Raw data:
== Segment start ==

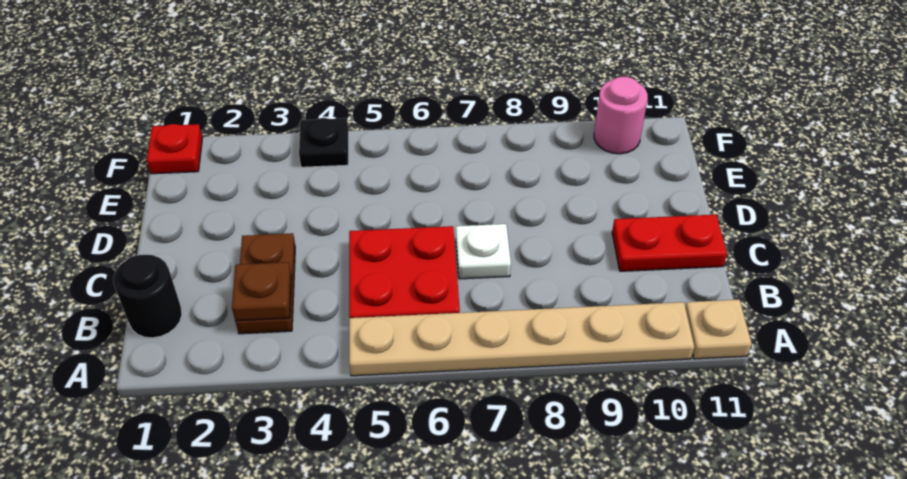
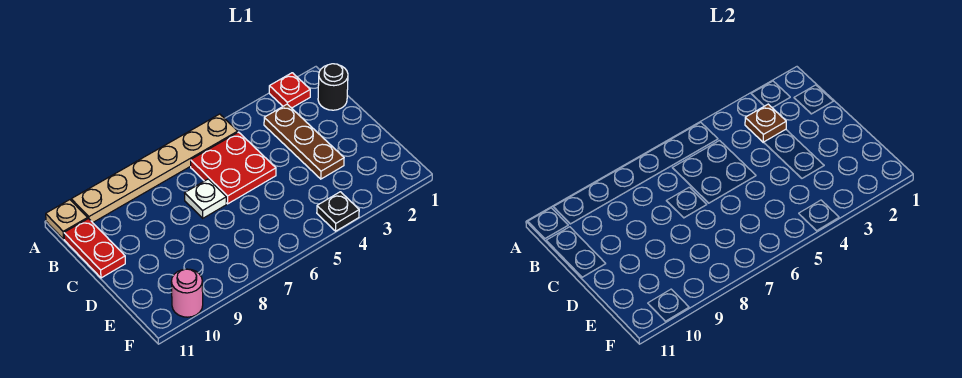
brown plate B3:C3 level 1 -> brown plate B3:D3 level 1
red plate C10:C11 level 1 -> red plate B11:C11 level 1
red plate F1 level 1 -> red plate A2 level 1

== Segment end ==

Problem details: Please set down the lines above word for word and leave out the pictures.

Solution below:
brown plate B3:C3 level 1 -> brown plate B3:D3 level 1
red plate C10:C11 level 1 -> red plate B11:C11 level 1
red plate F1 level 1 -> red plate A2 level 1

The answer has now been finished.